** WORK ITEM **
Every line below from the one with "D2: diode 1N4004" through the one with "R9: 130 (N5, N13) -> 130 (GND, N13)" should be retyped exactly, both ends included; no other lines and no pictures.

THE DATA: Begin

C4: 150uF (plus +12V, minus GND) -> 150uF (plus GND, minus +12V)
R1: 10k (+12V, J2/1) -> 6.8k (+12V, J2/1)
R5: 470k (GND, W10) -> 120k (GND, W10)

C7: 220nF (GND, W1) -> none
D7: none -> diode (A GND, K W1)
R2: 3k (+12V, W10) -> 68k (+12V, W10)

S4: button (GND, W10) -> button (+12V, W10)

THE DATA: End
THE DATA: Begin

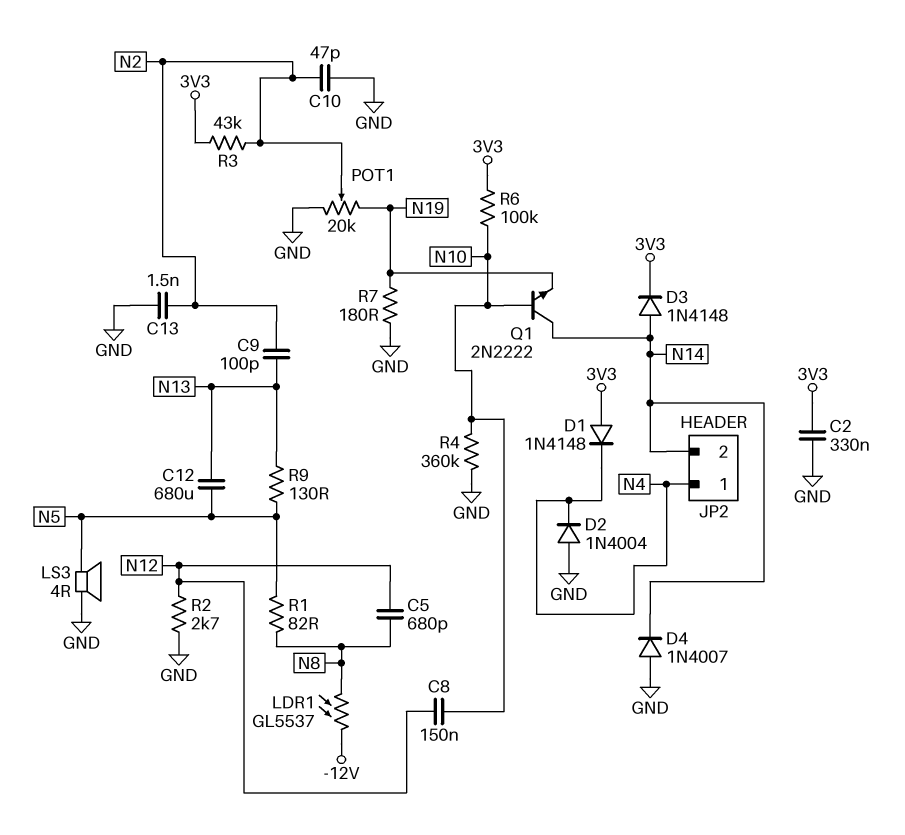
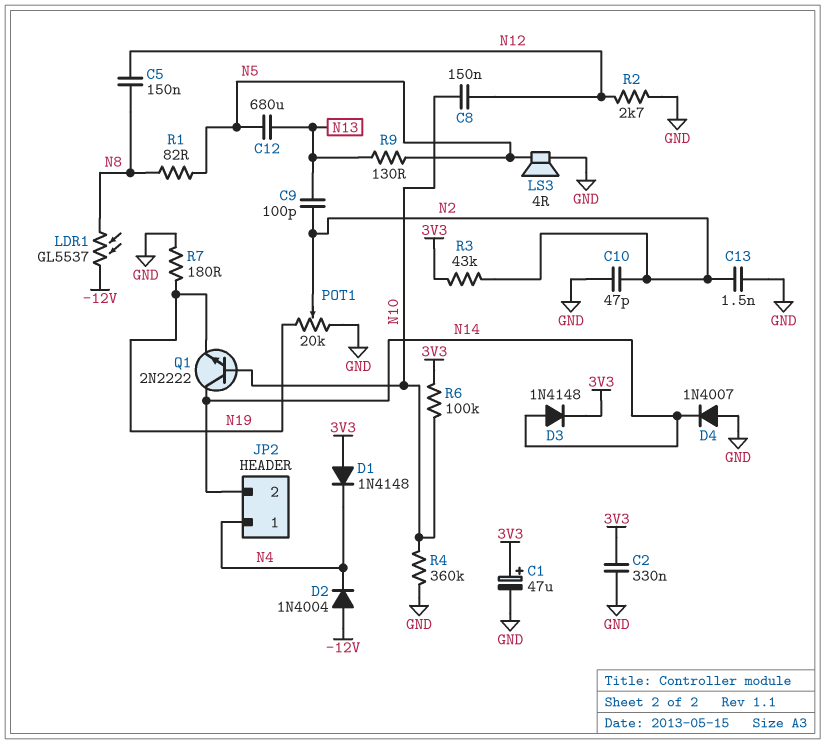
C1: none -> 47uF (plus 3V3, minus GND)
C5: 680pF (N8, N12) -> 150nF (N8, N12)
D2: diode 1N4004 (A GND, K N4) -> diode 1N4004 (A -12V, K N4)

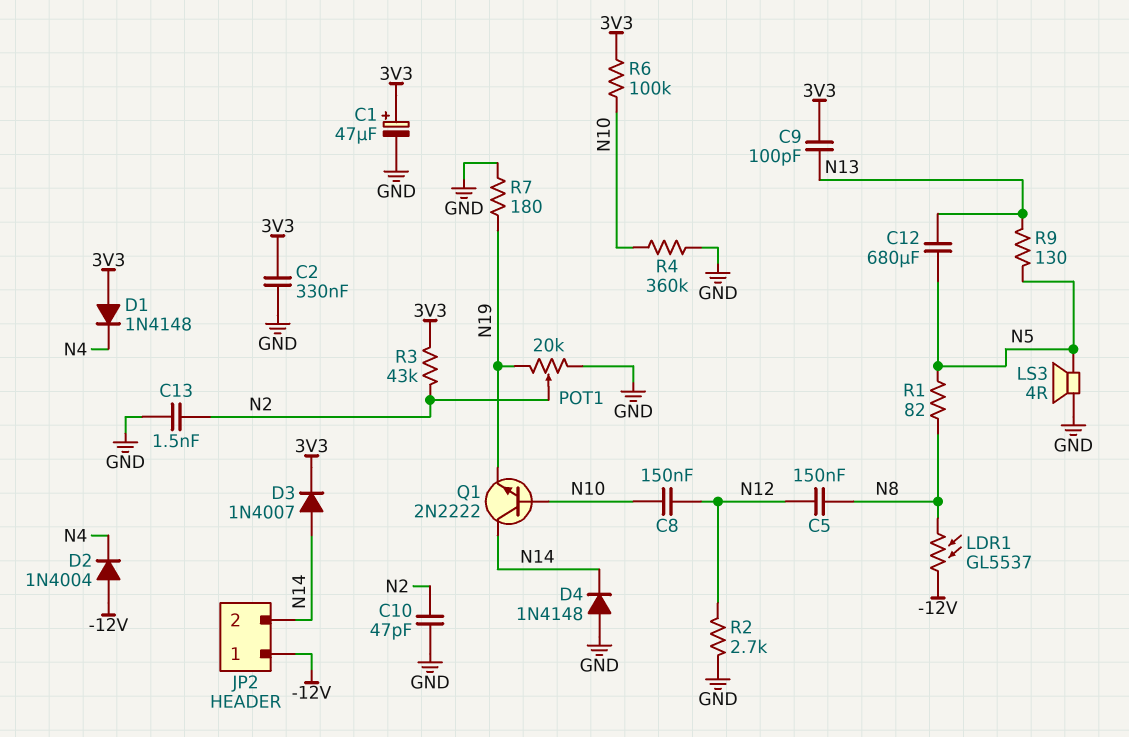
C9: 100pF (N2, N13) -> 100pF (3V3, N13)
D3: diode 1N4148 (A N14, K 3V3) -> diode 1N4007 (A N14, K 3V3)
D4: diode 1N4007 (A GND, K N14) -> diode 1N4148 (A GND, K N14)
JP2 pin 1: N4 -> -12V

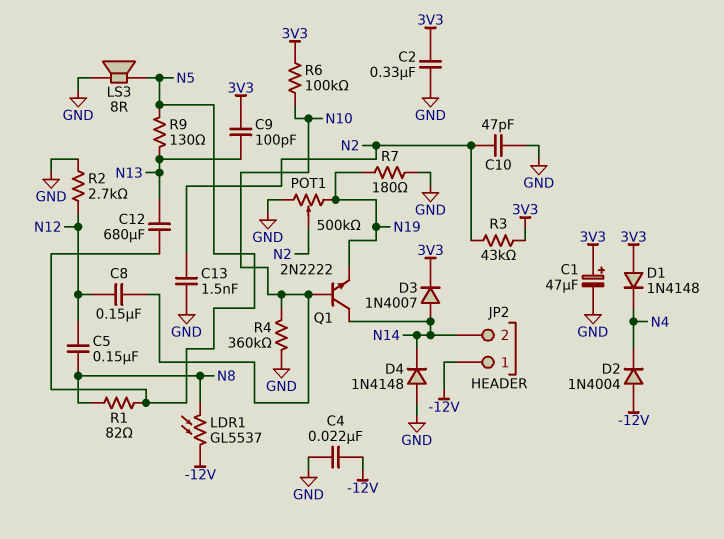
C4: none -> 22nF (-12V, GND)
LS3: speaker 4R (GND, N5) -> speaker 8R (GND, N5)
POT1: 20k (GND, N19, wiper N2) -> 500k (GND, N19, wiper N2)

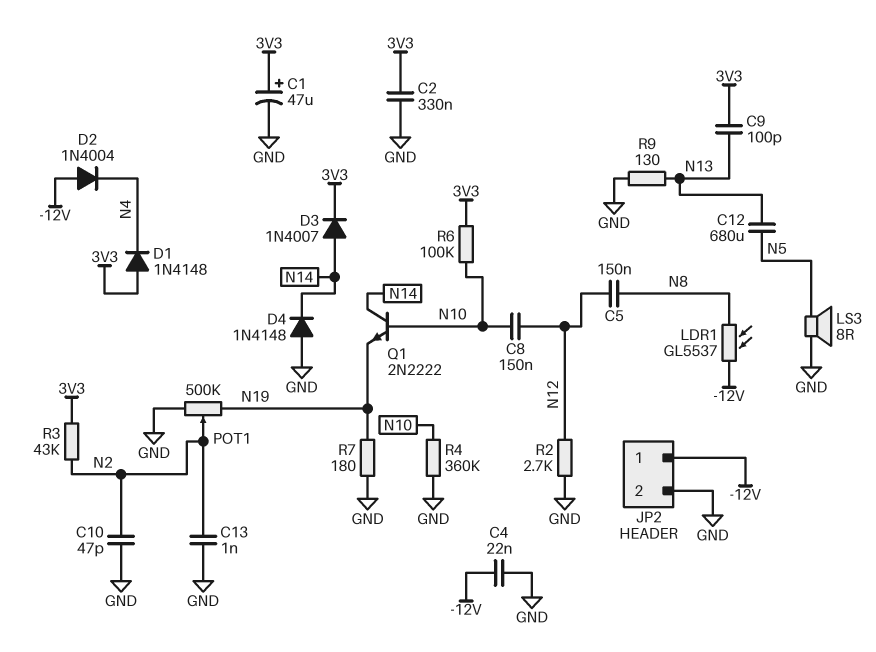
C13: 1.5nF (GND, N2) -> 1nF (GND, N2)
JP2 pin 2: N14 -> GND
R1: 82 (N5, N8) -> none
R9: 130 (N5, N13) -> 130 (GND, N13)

THE DATA: End

** ANSWER TO THIS TASK **
D2: diode 1N4004 (A GND, K N4) -> diode 1N4004 (A -12V, K N4)

C9: 100pF (N2, N13) -> 100pF (3V3, N13)
D3: diode 1N4148 (A N14, K 3V3) -> diode 1N4007 (A N14, K 3V3)
D4: diode 1N4007 (A GND, K N14) -> diode 1N4148 (A GND, K N14)
JP2 pin 1: N4 -> -12V

C4: none -> 22nF (-12V, GND)
LS3: speaker 4R (GND, N5) -> speaker 8R (GND, N5)
POT1: 20k (GND, N19, wiper N2) -> 500k (GND, N19, wiper N2)

C13: 1.5nF (GND, N2) -> 1nF (GND, N2)
JP2 pin 2: N14 -> GND
R1: 82 (N5, N8) -> none
R9: 130 (N5, N13) -> 130 (GND, N13)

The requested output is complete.